→ **Instructions to follow**: From the line with "[739 410 812 507]" down to the final line of the material, please transcribe everything exactly, but leave the pictures out.

→ **Input**:
_ _ _ _
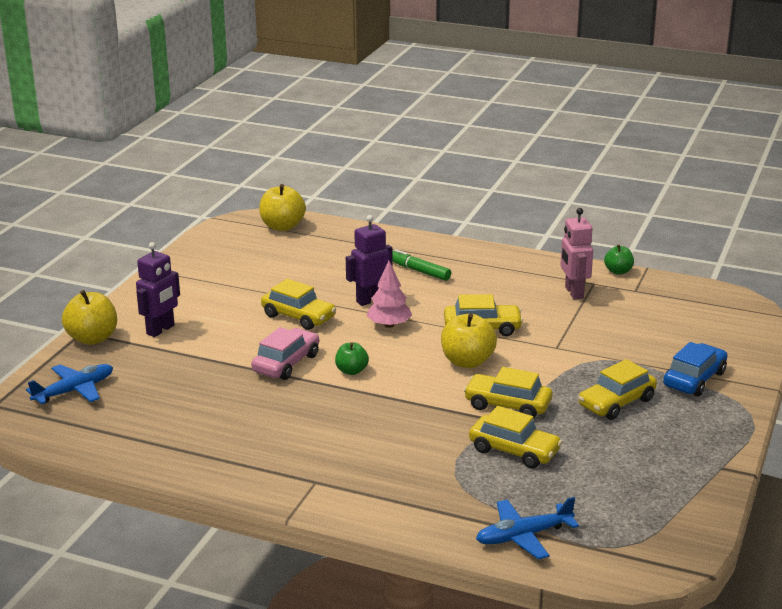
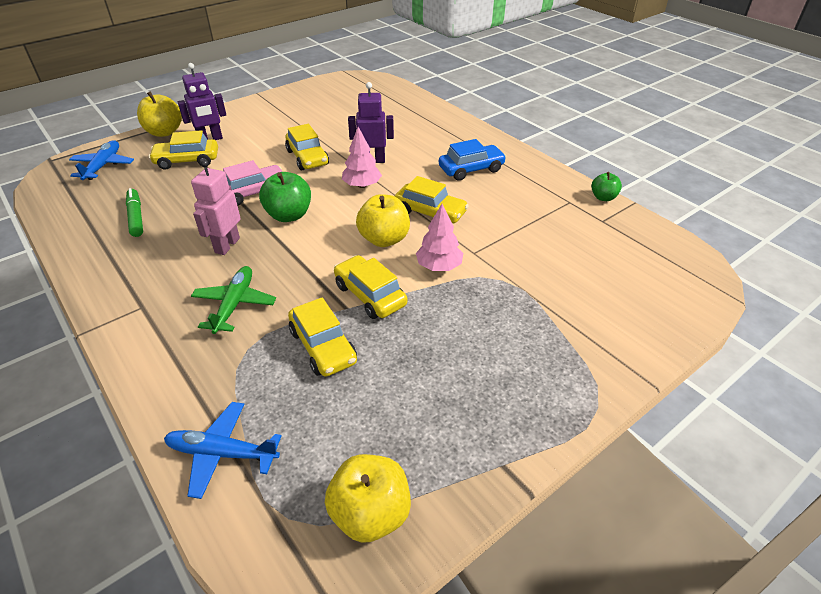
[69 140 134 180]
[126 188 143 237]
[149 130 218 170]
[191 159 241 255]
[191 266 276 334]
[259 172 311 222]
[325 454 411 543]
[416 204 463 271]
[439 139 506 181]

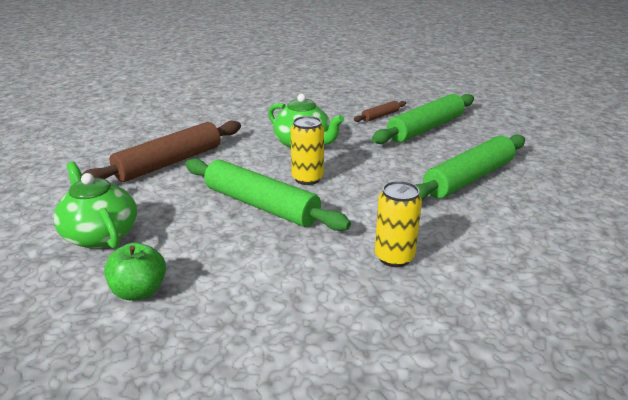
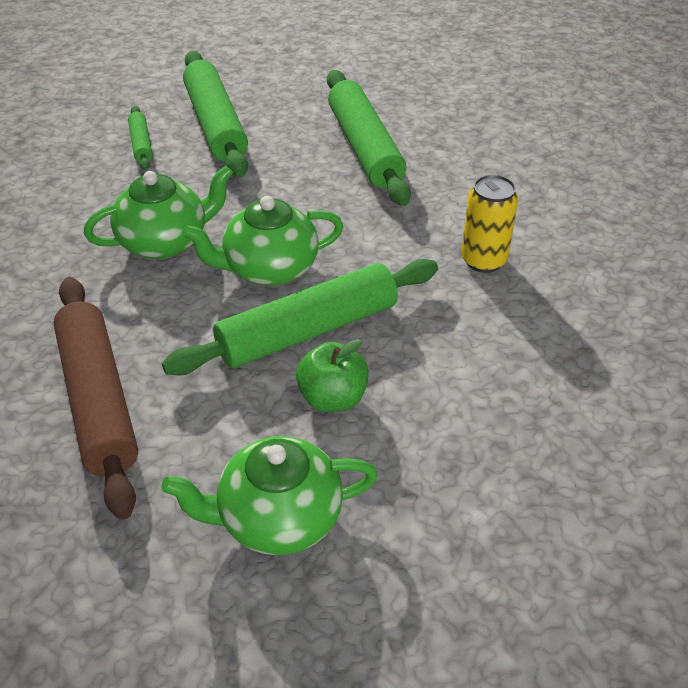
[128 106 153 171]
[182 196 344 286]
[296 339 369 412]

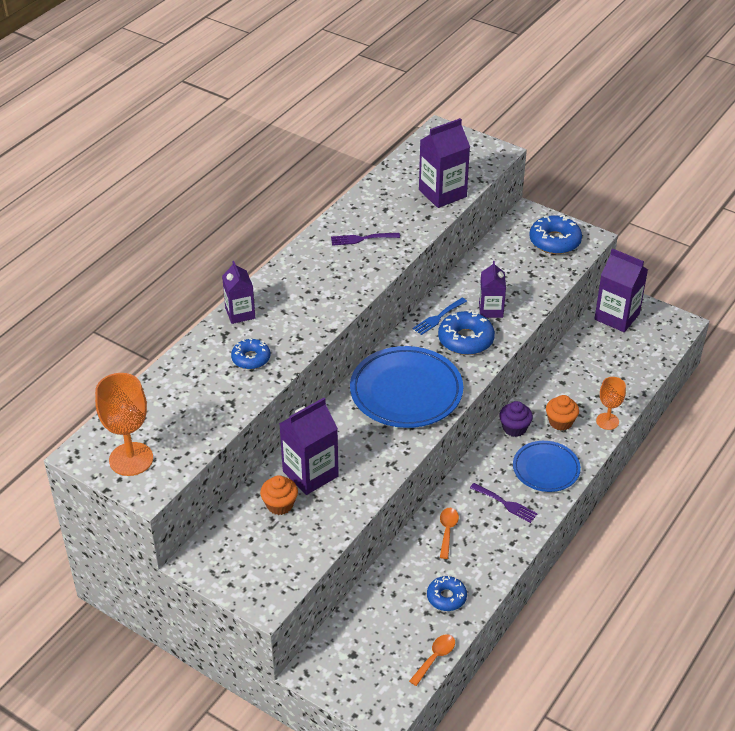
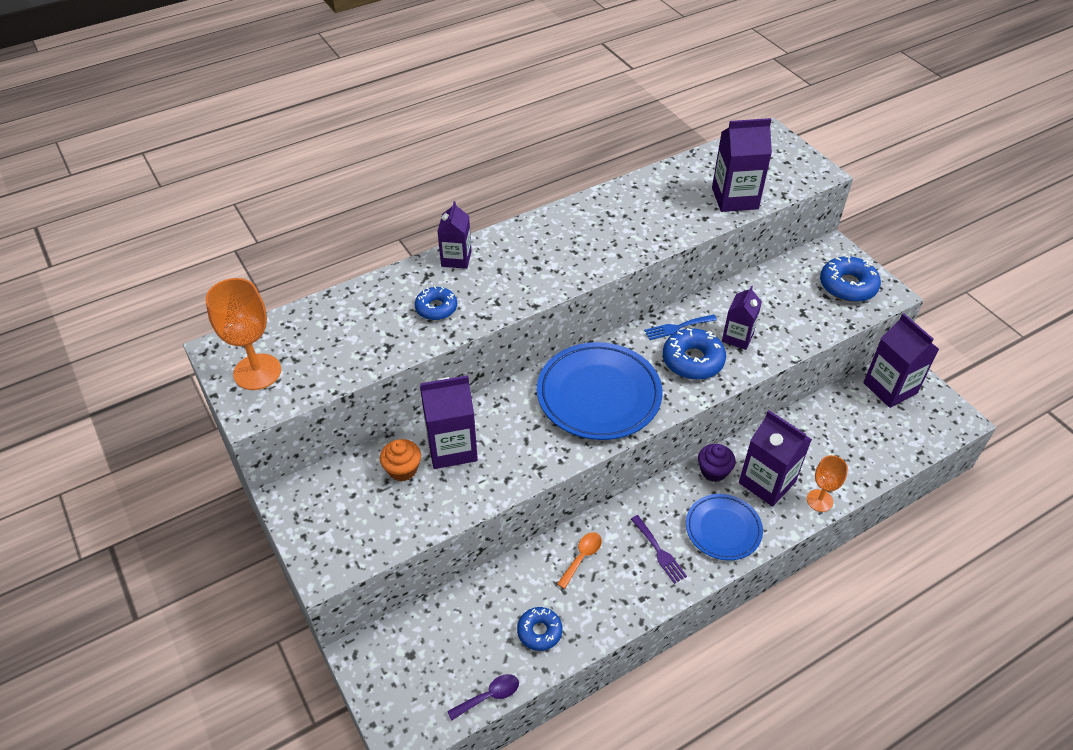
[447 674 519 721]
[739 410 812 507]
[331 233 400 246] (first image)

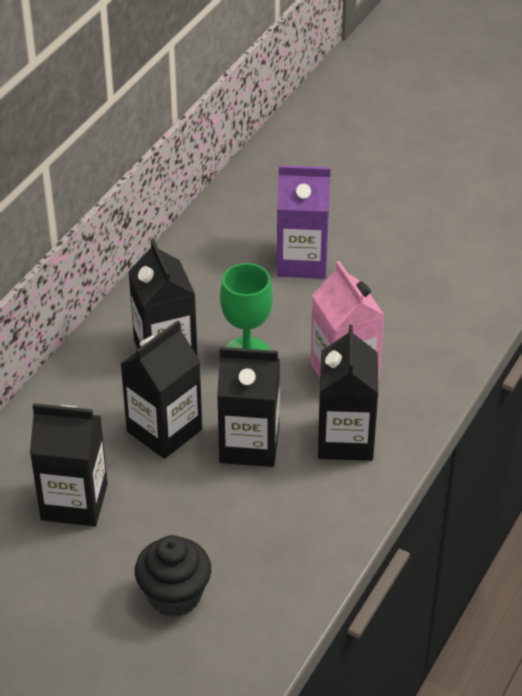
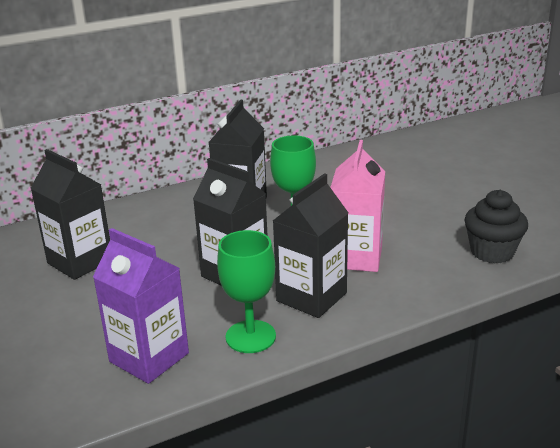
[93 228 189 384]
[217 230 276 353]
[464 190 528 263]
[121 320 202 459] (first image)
_ _ _ _
→ **Answer area**:
[739 410 812 507]
[331 233 400 246] (first image)

[93 228 189 384]
[217 230 276 353]
[464 190 528 263]
[121 320 202 459] (first image)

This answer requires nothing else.